## Input

○ ○ ○ ○ ○ ○ ○

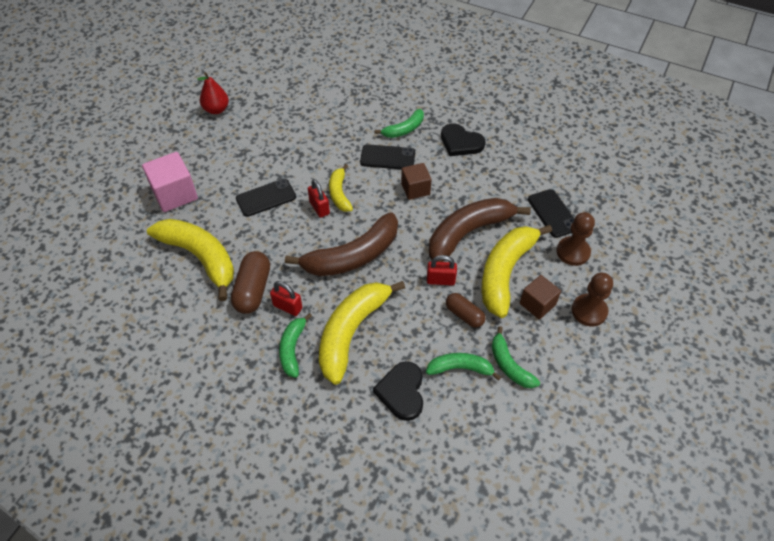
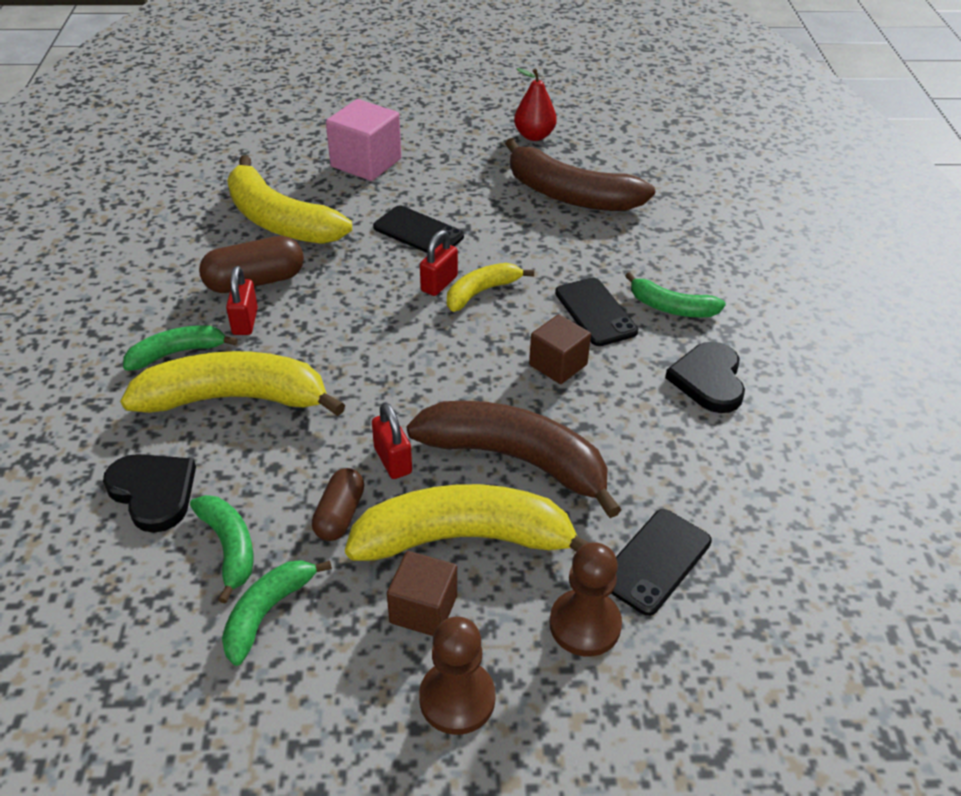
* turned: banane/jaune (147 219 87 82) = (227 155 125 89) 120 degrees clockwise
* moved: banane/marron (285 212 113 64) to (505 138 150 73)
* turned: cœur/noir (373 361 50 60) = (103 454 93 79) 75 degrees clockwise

○ ○ ○ ○ ○ ○ ○

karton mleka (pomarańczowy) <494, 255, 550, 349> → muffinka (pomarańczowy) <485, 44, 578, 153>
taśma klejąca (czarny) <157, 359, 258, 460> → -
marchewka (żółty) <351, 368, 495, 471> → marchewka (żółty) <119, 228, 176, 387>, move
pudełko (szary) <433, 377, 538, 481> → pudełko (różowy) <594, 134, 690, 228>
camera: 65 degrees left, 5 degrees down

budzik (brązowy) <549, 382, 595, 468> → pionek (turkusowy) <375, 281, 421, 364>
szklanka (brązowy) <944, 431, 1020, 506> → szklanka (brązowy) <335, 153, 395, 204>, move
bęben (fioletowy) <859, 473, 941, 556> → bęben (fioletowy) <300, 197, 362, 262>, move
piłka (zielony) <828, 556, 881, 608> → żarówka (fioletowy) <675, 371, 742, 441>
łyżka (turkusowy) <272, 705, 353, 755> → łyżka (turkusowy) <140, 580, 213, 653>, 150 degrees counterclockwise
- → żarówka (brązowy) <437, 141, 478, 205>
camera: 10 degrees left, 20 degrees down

○ ○ ○ ○ ○ ○ ○

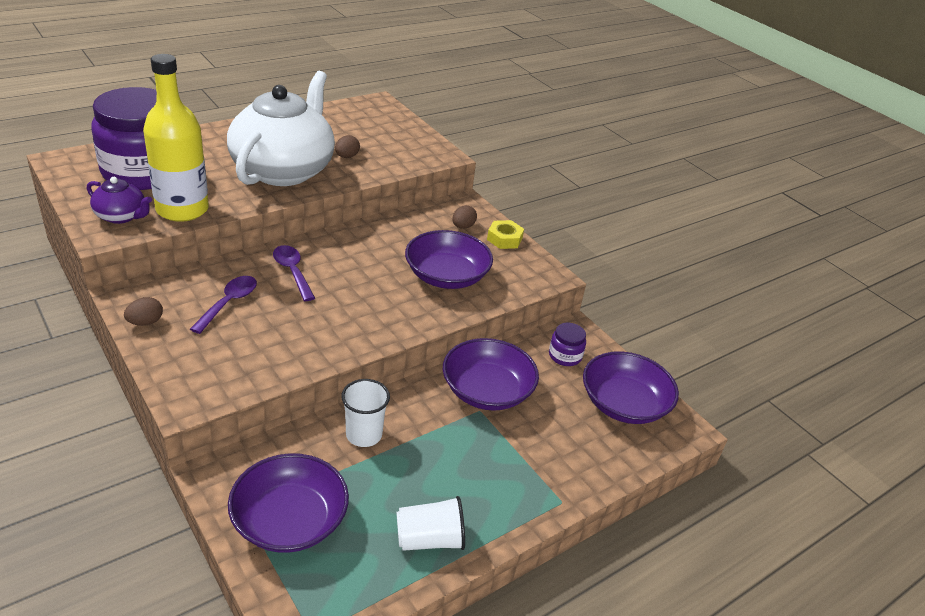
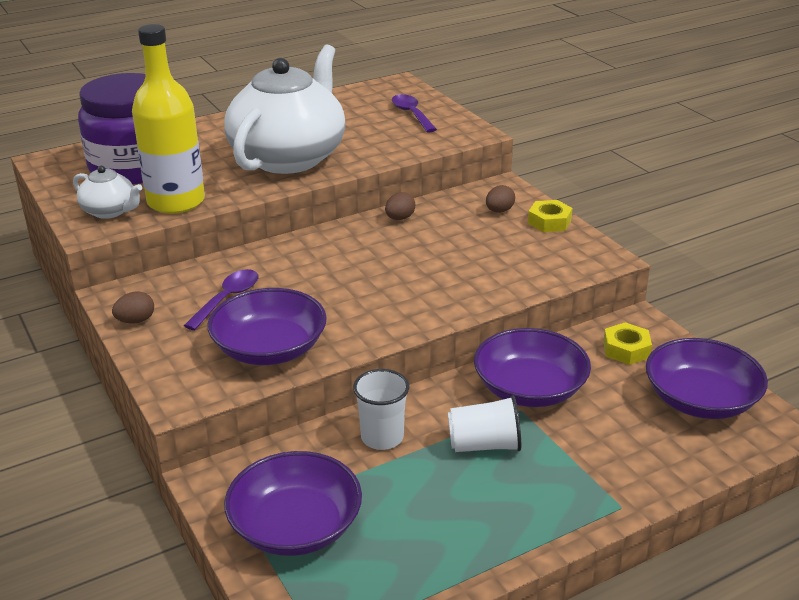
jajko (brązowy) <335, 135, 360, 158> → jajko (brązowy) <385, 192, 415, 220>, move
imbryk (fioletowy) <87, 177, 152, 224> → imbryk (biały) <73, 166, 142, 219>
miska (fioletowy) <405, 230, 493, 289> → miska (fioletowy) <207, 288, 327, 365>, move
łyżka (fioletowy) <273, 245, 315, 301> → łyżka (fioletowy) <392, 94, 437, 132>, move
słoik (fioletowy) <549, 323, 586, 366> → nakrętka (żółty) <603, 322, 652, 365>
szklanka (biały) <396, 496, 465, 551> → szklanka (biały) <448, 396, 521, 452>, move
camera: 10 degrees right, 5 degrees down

○ ○ ○ ○ ○ ○ ○

## Exercise objective
What are the lines above, starting at the one with "marchewka (żółty) <351, 368, 495, 471>" and ending at the one with "pudełko (szary) <433, 377, 538, 481>"? Give them again exactly, and only them.

## Solution for this task
marchewka (żółty) <351, 368, 495, 471> → marchewka (żółty) <119, 228, 176, 387>, move
pudełko (szary) <433, 377, 538, 481> → pudełko (różowy) <594, 134, 690, 228>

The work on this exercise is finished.